» SUPPLIED MATERIAL:
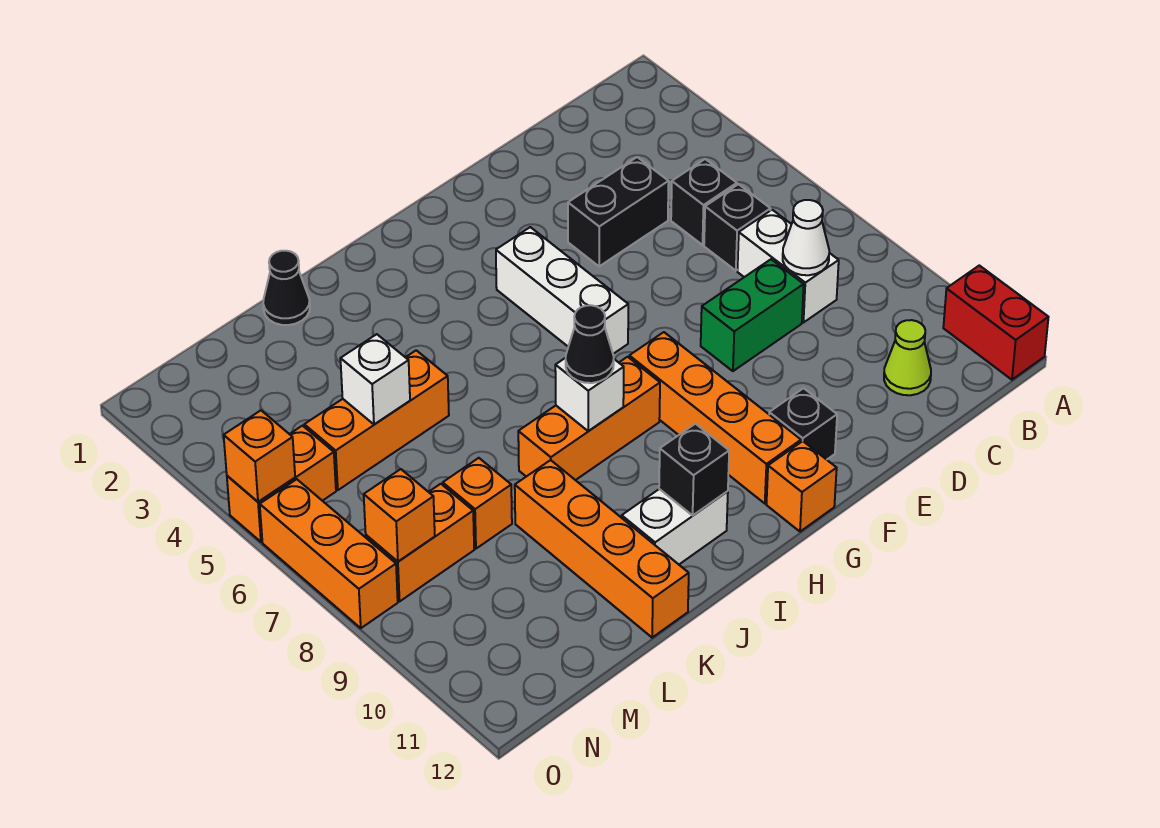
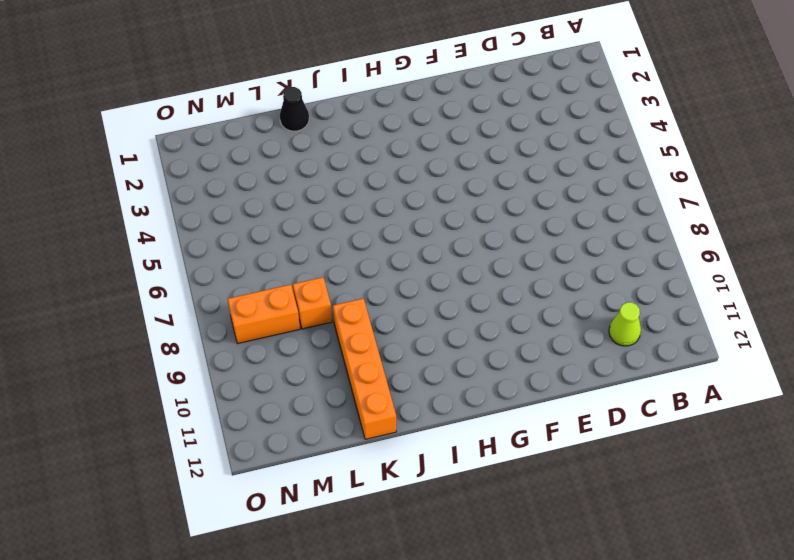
none -> red brick A11:A12 level 1
none -> black brick C5 level 1
none -> black brick C6 level 1

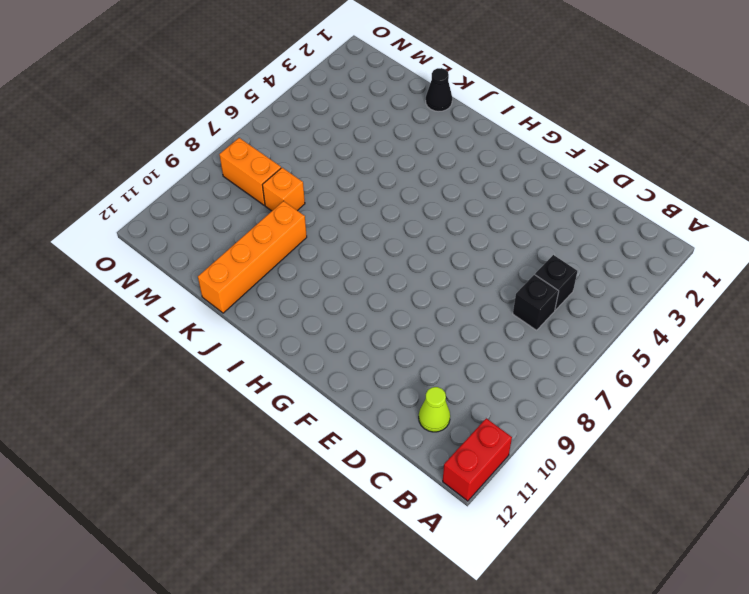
none -> white brick C7:C8 level 1
none -> black brick D4:E4 level 1
none -> green brick D8:E8 level 1

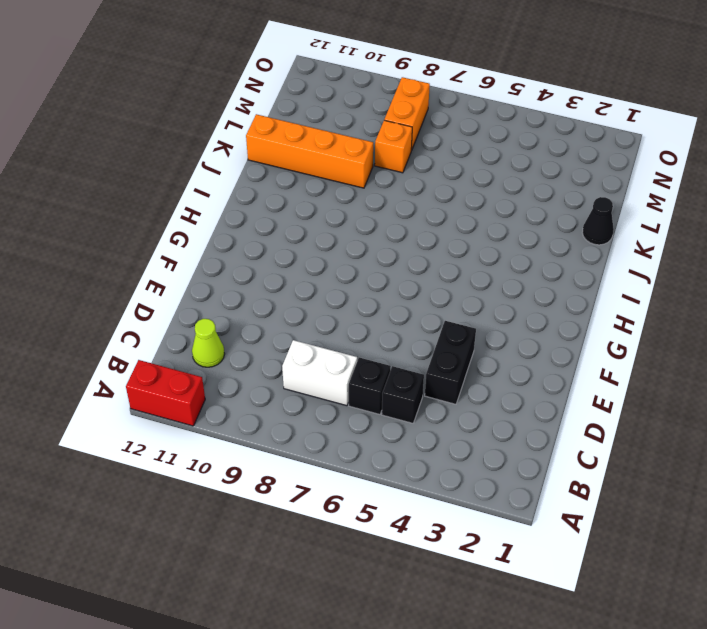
none -> green brick D8:E8 level 1
none -> black brick F11 level 1
none -> white brick G4:G6 level 1

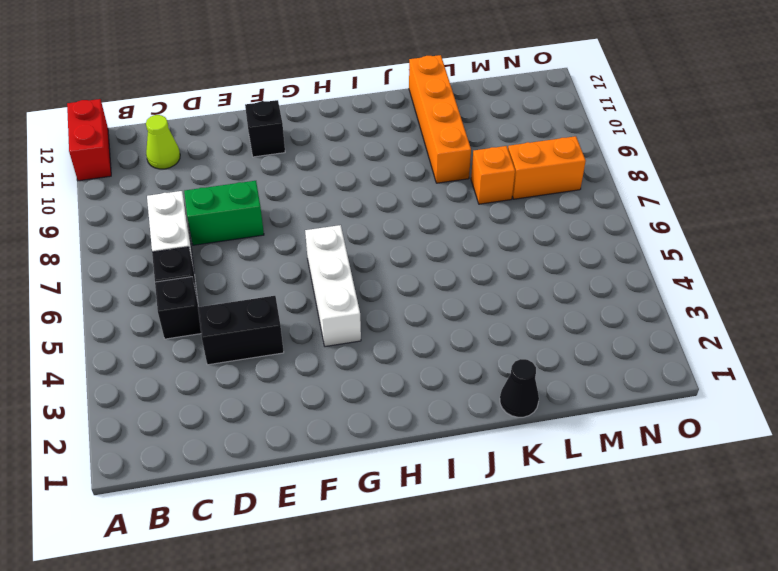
none -> orange brick G8:G11 level 1
none -> orange brick G12 level 1
none -> orange brick H8:J8 level 1

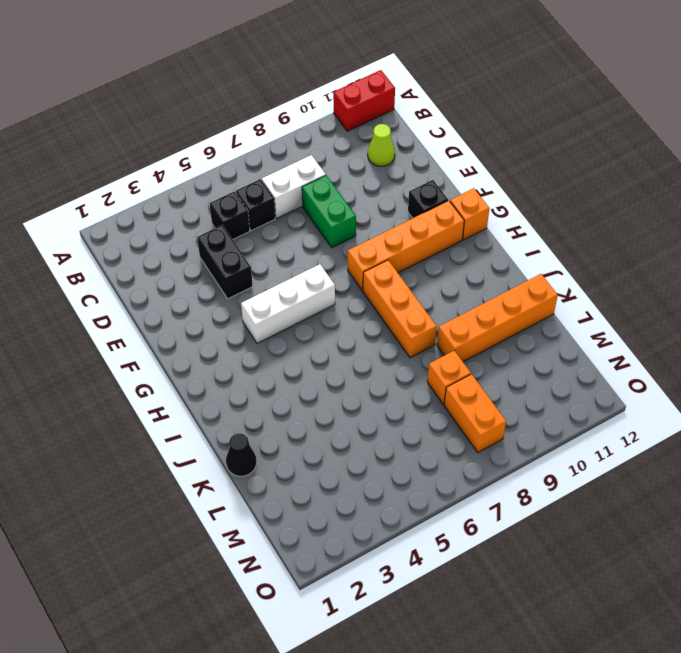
none -> white brick I11:J11 level 1
none -> orange brick K5:M5 level 1
none -> orange brick N5:O5 level 1

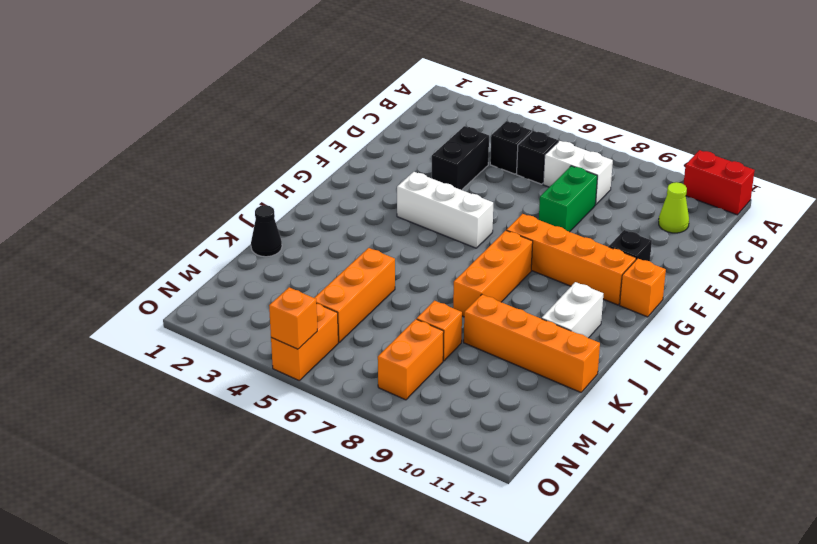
none -> orange brick O6:O8 level 1
none -> white cone C8 level 2
none -> white brick I8 level 2

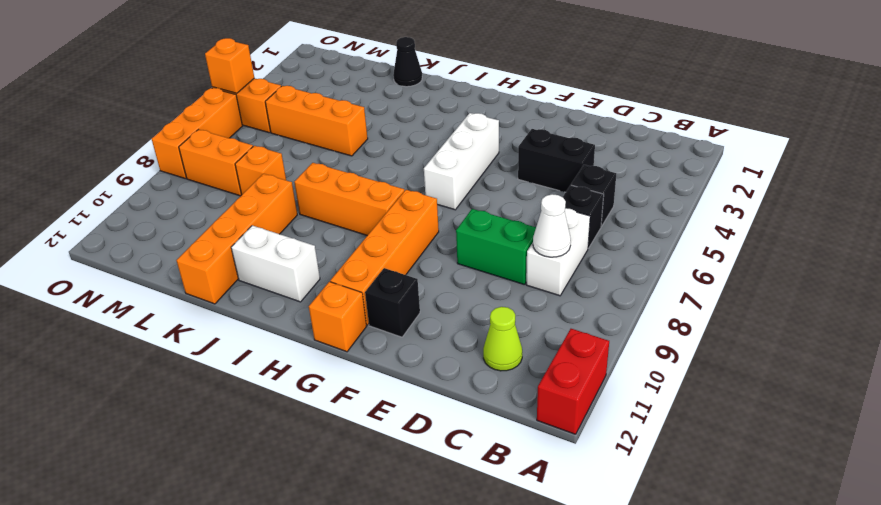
none -> white brick I8 level 2
none -> black brick I11 level 2
none -> white brick L5 level 2

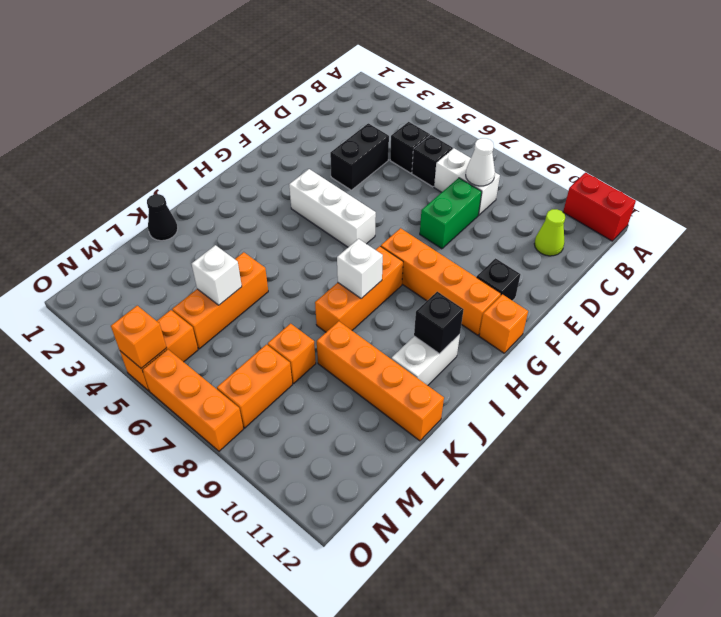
none -> orange brick N8 level 2
none -> black cone I8 level 3

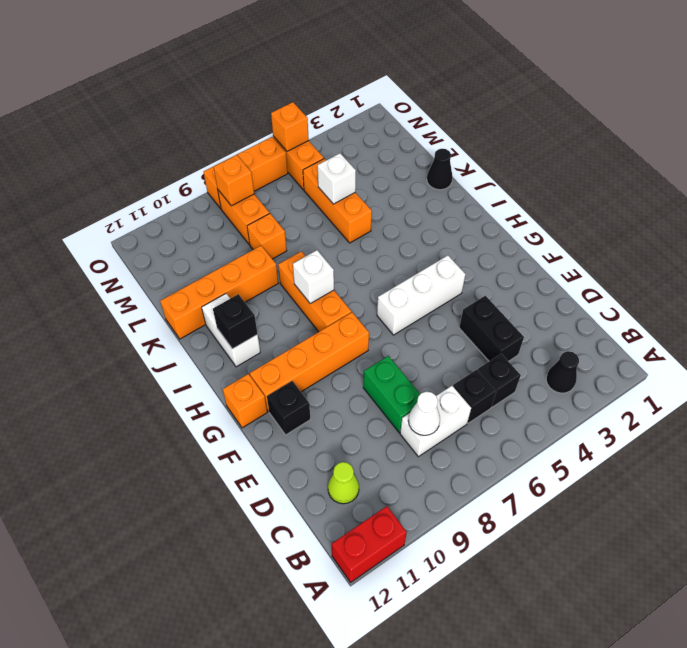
black cone B3 level 1 -> black cone I8 level 3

» YOUR TASK: Only one number is needed: please count the lines of the entries above in which the string "white" occurs.

» ANSWER BELOW: 7